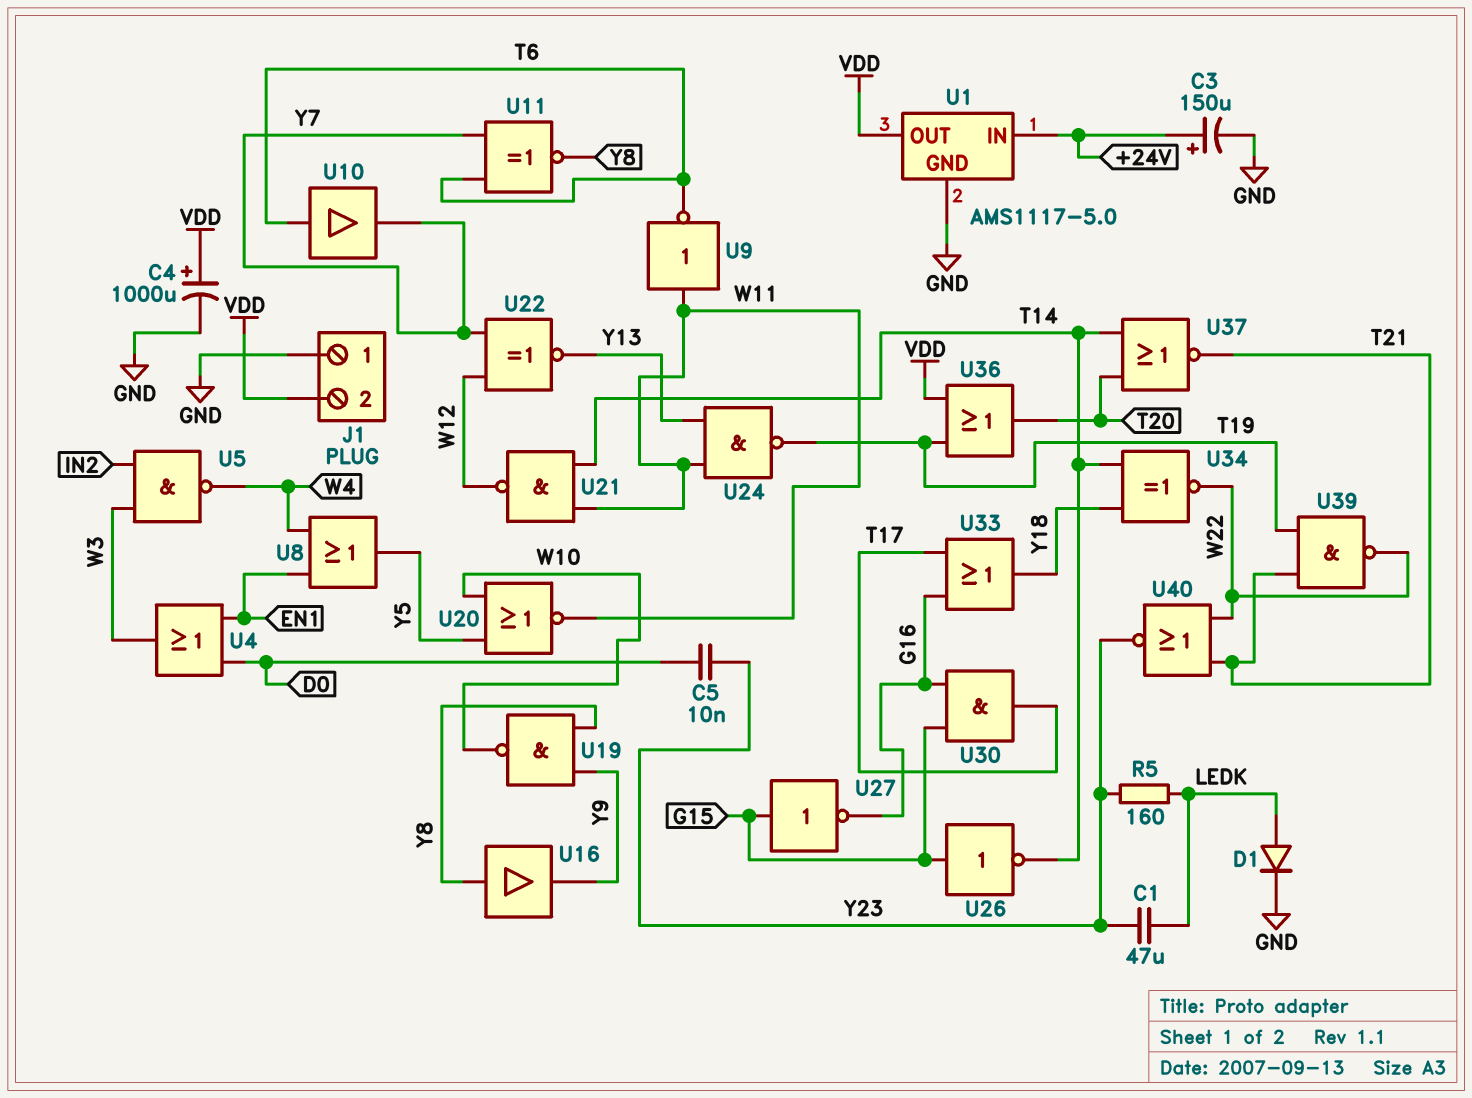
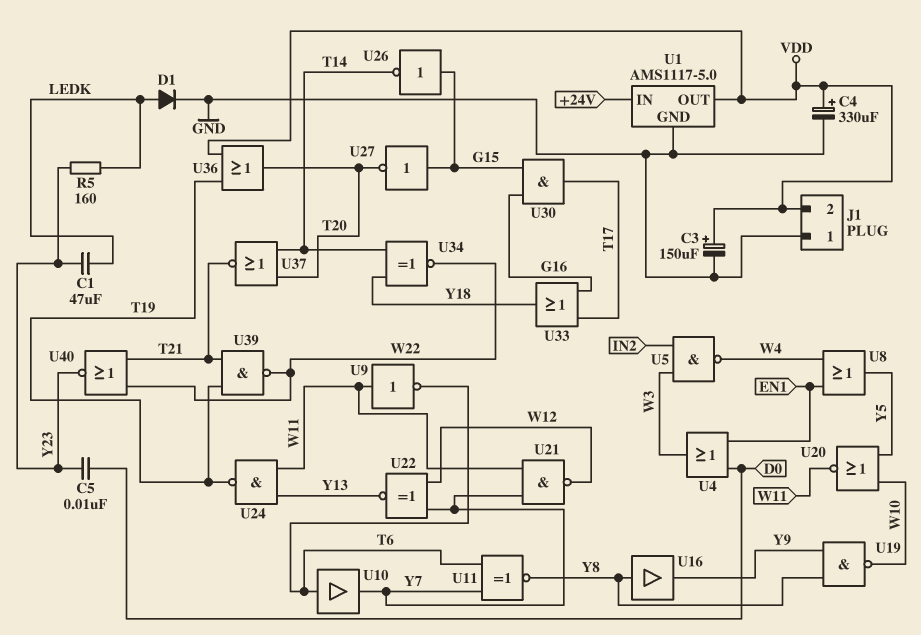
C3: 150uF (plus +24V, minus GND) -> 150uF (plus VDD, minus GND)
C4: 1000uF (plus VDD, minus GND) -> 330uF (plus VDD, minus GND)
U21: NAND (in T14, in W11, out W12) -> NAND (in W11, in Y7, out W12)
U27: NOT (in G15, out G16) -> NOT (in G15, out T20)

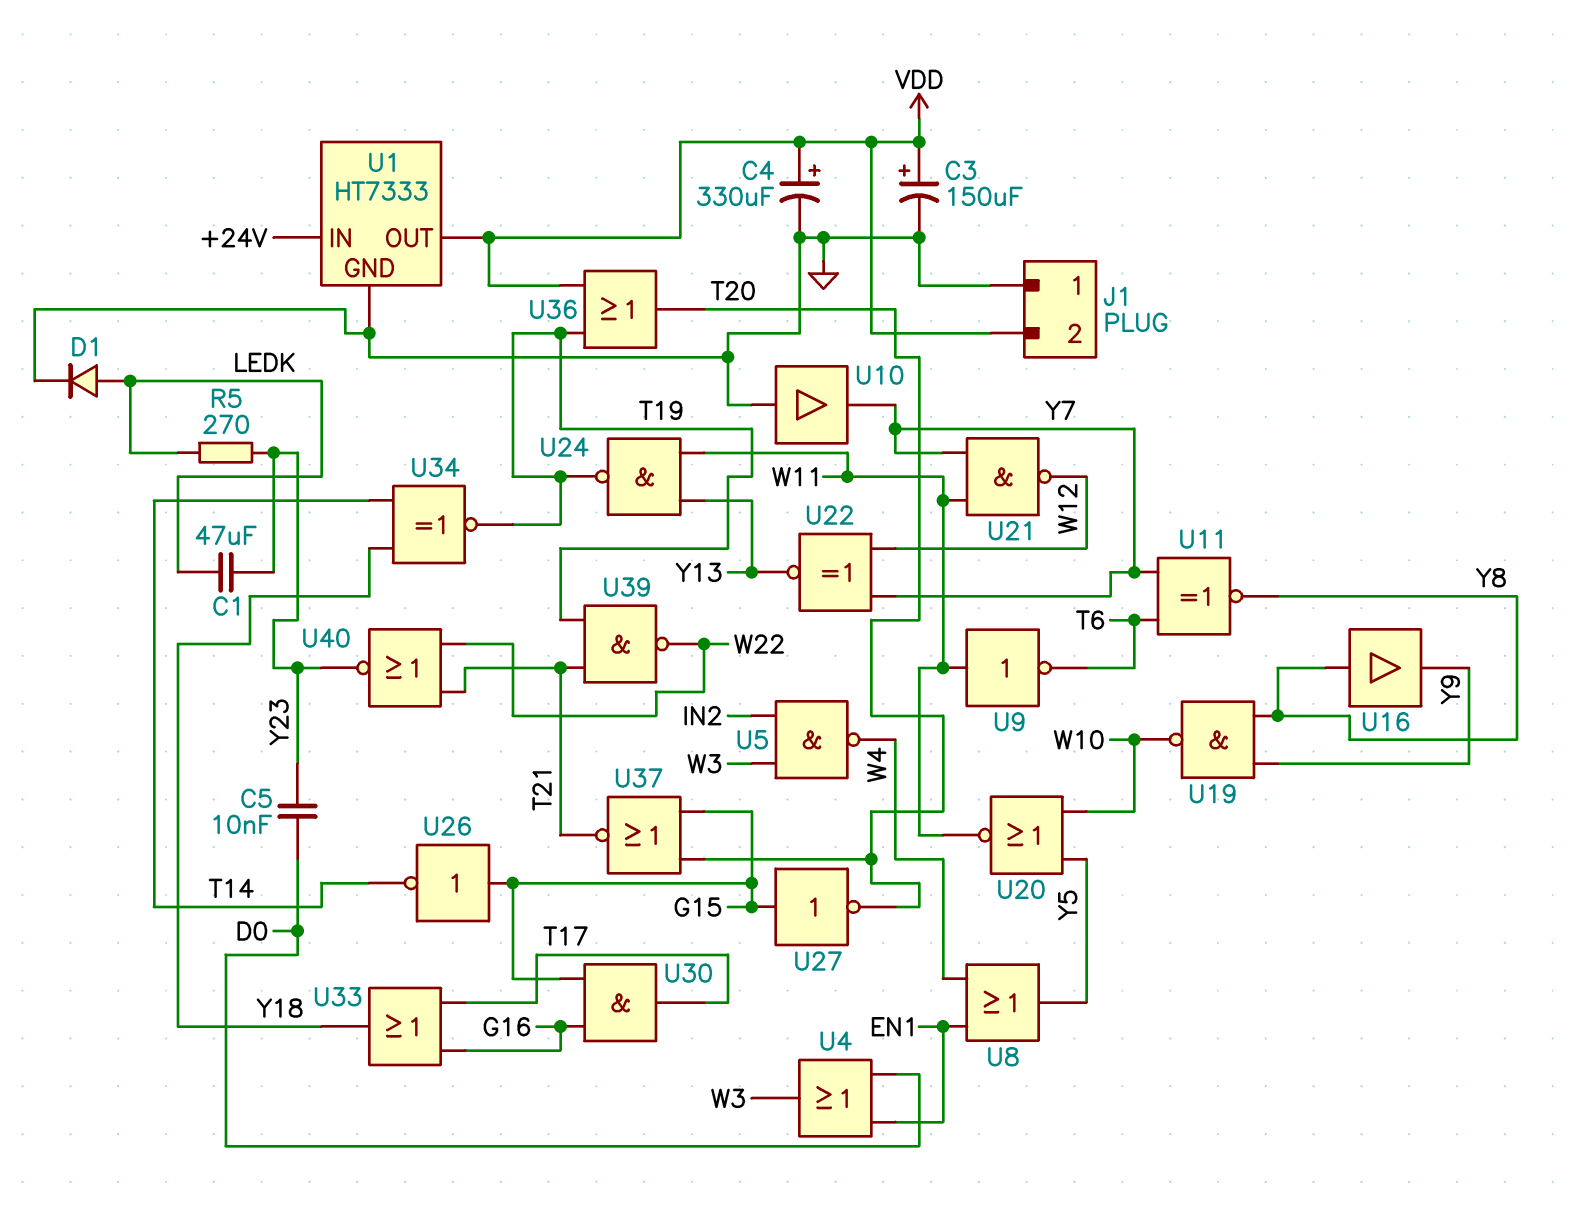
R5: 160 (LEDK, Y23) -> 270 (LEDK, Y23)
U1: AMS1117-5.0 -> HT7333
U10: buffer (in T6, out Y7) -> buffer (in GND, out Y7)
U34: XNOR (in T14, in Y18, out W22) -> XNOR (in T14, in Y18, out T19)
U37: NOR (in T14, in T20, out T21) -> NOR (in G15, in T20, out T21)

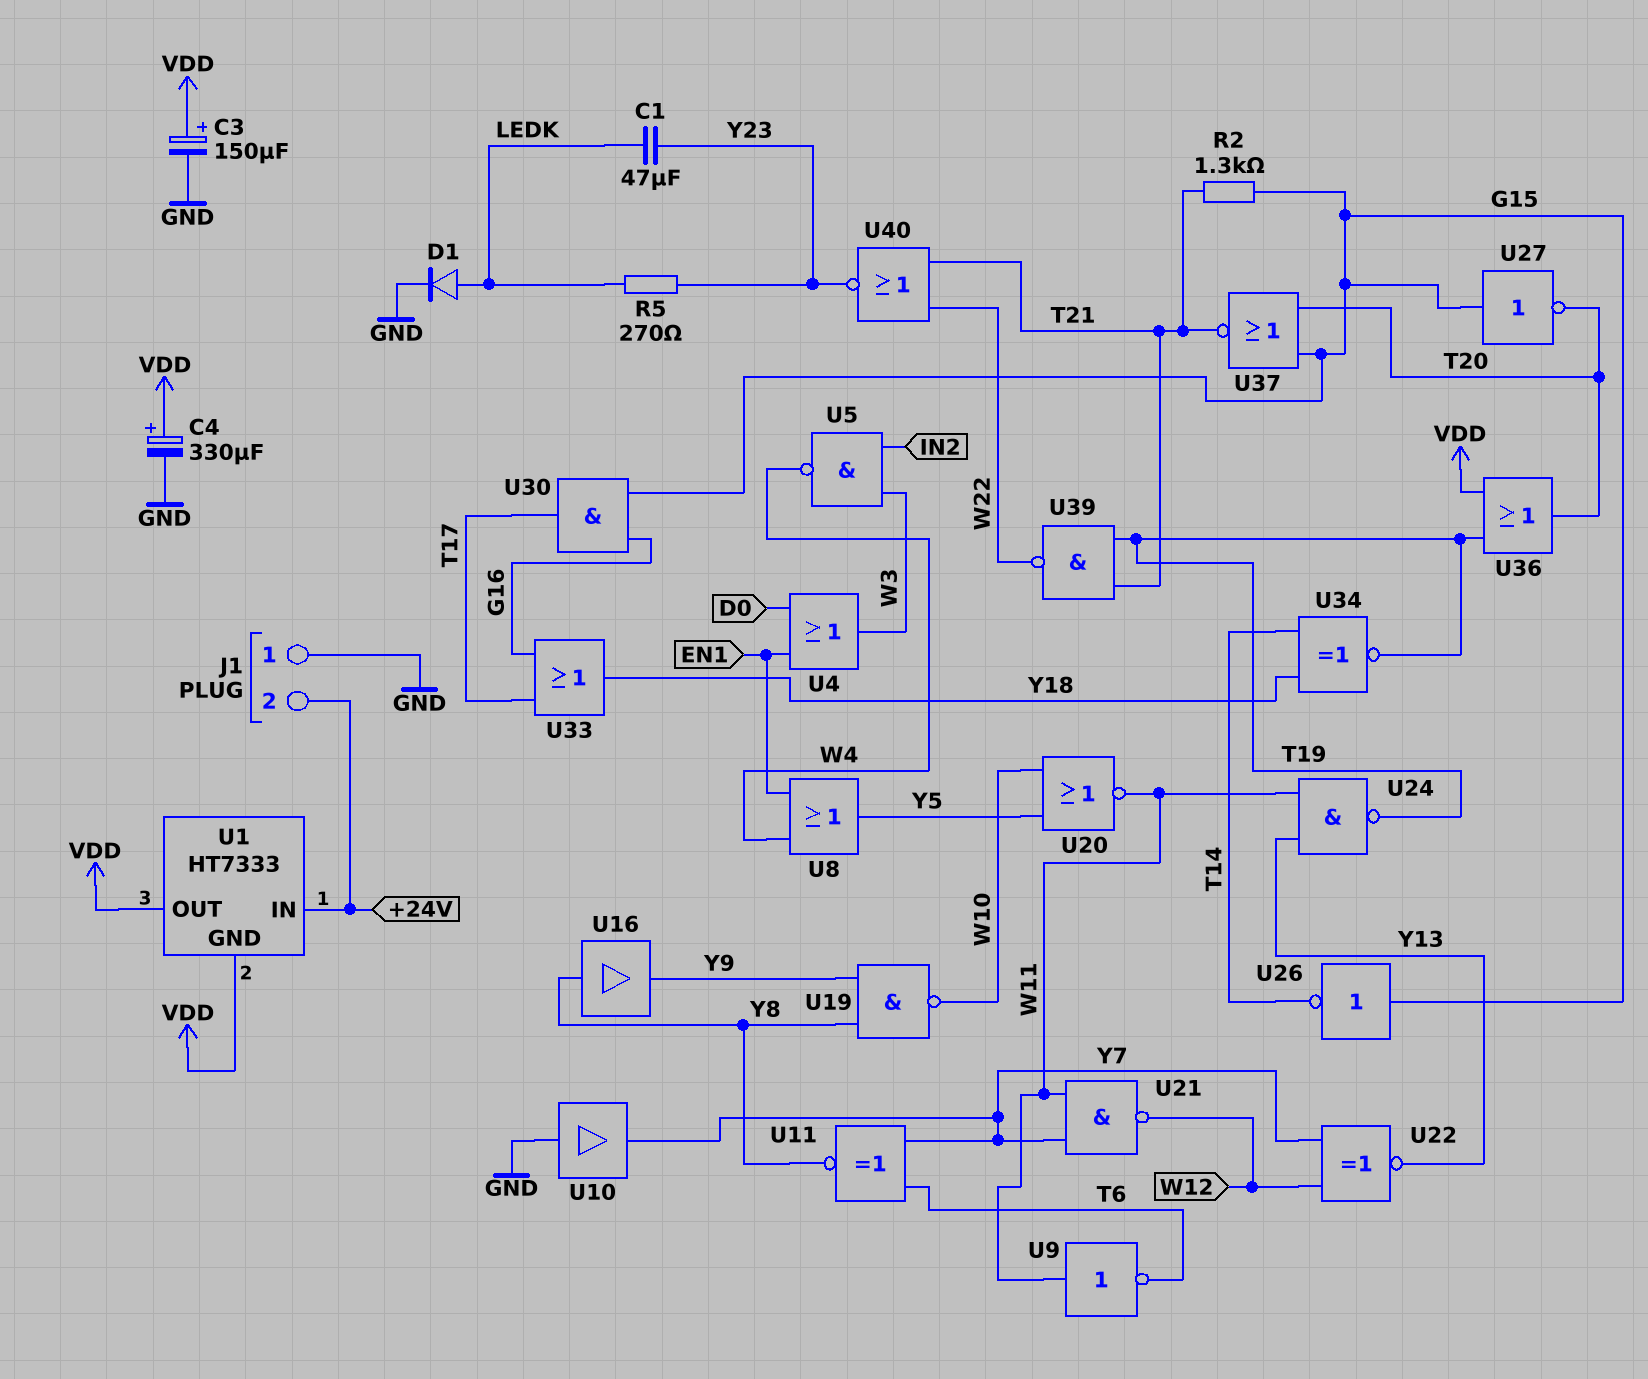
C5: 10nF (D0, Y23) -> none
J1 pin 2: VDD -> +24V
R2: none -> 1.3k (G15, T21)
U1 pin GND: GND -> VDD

==============================

**TASK BRIEF**
In your copy of the records above, include every line exactly but no pictures.

**SOLUTION BELOW**
C3: 150uF (plus +24V, minus GND) -> 150uF (plus VDD, minus GND)
C4: 1000uF (plus VDD, minus GND) -> 330uF (plus VDD, minus GND)
U21: NAND (in T14, in W11, out W12) -> NAND (in W11, in Y7, out W12)
U27: NOT (in G15, out G16) -> NOT (in G15, out T20)

R5: 160 (LEDK, Y23) -> 270 (LEDK, Y23)
U1: AMS1117-5.0 -> HT7333
U10: buffer (in T6, out Y7) -> buffer (in GND, out Y7)
U34: XNOR (in T14, in Y18, out W22) -> XNOR (in T14, in Y18, out T19)
U37: NOR (in T14, in T20, out T21) -> NOR (in G15, in T20, out T21)

C5: 10nF (D0, Y23) -> none
J1 pin 2: VDD -> +24V
R2: none -> 1.3k (G15, T21)
U1 pin GND: GND -> VDD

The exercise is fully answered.